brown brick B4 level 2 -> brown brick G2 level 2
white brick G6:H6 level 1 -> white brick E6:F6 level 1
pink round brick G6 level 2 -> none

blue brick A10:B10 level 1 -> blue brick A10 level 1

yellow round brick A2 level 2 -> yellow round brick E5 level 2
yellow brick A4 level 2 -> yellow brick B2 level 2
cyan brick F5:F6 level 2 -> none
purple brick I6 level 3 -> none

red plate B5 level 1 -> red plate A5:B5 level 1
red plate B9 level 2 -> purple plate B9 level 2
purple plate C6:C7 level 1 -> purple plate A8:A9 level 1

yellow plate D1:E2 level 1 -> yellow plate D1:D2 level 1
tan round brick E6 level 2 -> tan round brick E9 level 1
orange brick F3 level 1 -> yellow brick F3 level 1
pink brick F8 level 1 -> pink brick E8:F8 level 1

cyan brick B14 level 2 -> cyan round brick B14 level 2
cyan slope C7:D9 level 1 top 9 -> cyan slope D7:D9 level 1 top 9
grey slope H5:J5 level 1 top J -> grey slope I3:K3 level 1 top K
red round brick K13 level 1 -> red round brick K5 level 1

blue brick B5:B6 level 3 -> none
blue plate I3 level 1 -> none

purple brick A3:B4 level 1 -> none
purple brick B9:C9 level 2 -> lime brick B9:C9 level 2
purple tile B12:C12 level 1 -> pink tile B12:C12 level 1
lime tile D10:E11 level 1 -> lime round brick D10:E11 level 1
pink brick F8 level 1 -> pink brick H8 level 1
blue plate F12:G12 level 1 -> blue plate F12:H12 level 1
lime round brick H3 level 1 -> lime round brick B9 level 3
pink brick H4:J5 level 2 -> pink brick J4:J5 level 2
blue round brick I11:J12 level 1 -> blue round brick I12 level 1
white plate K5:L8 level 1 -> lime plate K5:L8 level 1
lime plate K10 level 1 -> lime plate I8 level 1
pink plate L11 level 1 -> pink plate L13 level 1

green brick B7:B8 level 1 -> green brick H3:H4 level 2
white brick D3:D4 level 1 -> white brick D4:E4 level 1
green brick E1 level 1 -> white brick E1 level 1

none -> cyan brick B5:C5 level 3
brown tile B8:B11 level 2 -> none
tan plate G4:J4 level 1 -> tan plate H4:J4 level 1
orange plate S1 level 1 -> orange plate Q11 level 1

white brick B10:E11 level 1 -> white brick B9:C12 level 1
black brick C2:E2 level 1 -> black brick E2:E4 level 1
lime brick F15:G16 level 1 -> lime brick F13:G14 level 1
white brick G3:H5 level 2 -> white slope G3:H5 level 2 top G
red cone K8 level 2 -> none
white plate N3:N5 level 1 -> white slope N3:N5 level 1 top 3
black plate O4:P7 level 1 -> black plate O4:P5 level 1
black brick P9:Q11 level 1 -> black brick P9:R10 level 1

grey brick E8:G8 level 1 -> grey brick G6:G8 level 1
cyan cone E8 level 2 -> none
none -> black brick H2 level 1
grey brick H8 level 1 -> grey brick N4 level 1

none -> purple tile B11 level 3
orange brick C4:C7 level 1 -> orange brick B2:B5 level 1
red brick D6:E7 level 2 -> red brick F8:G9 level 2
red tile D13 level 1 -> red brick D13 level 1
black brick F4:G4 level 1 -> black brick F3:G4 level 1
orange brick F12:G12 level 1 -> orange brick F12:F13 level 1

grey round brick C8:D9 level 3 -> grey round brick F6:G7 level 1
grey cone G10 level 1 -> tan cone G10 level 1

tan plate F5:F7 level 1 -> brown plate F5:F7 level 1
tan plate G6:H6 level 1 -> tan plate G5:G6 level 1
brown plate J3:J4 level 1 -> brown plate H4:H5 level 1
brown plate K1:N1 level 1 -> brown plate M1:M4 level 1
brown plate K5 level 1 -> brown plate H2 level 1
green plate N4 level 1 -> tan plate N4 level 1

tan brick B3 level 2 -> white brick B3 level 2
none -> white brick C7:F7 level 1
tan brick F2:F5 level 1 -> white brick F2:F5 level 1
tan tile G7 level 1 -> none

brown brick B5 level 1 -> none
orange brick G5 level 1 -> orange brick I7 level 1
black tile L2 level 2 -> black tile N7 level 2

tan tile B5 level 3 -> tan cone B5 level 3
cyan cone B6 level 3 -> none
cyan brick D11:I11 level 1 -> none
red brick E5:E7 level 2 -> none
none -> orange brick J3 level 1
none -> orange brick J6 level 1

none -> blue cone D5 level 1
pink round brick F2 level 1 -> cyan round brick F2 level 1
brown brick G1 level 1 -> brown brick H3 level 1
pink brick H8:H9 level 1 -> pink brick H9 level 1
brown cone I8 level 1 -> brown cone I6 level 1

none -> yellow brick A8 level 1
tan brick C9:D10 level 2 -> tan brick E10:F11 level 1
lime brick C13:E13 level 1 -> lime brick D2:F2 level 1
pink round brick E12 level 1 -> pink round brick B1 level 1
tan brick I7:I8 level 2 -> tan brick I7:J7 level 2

### What the task asks
Please copy, exactly as written, every line in the listing above from the line with "purple plate C6:C7" up to and including the line with "pink brick F8 level 1 -> pink brick E8:F8".

### Answer
purple plate C6:C7 level 1 -> purple plate A8:A9 level 1

yellow plate D1:E2 level 1 -> yellow plate D1:D2 level 1
tan round brick E6 level 2 -> tan round brick E9 level 1
orange brick F3 level 1 -> yellow brick F3 level 1
pink brick F8 level 1 -> pink brick E8:F8 level 1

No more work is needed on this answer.